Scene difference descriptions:
■ ■ ■ ■
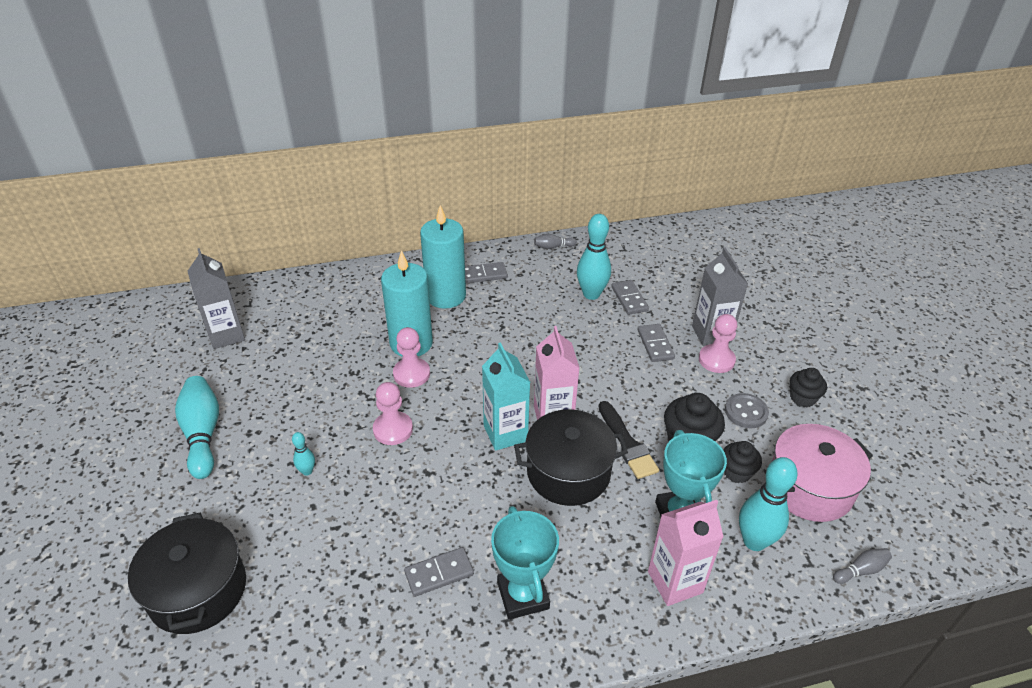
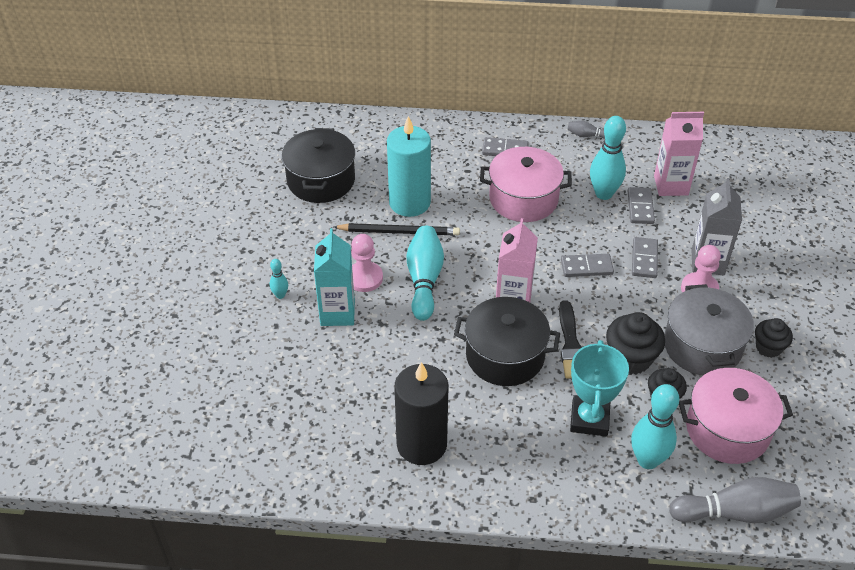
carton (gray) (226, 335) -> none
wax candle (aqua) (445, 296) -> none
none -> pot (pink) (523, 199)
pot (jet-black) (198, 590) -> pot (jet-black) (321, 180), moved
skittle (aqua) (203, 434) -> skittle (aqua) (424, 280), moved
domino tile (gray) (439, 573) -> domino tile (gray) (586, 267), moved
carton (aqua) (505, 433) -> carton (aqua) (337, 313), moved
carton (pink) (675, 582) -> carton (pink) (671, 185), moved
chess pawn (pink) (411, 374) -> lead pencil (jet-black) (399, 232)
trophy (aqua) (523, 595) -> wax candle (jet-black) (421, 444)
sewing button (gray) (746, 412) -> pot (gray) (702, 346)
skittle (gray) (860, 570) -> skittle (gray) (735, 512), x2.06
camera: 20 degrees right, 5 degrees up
■ ■ ■ ■
* Task statement *
Copy each line above containing the string "candle".

* Task response *
wax candle (aqua) (445, 296) -> none
trophy (aqua) (523, 595) -> wax candle (jet-black) (421, 444)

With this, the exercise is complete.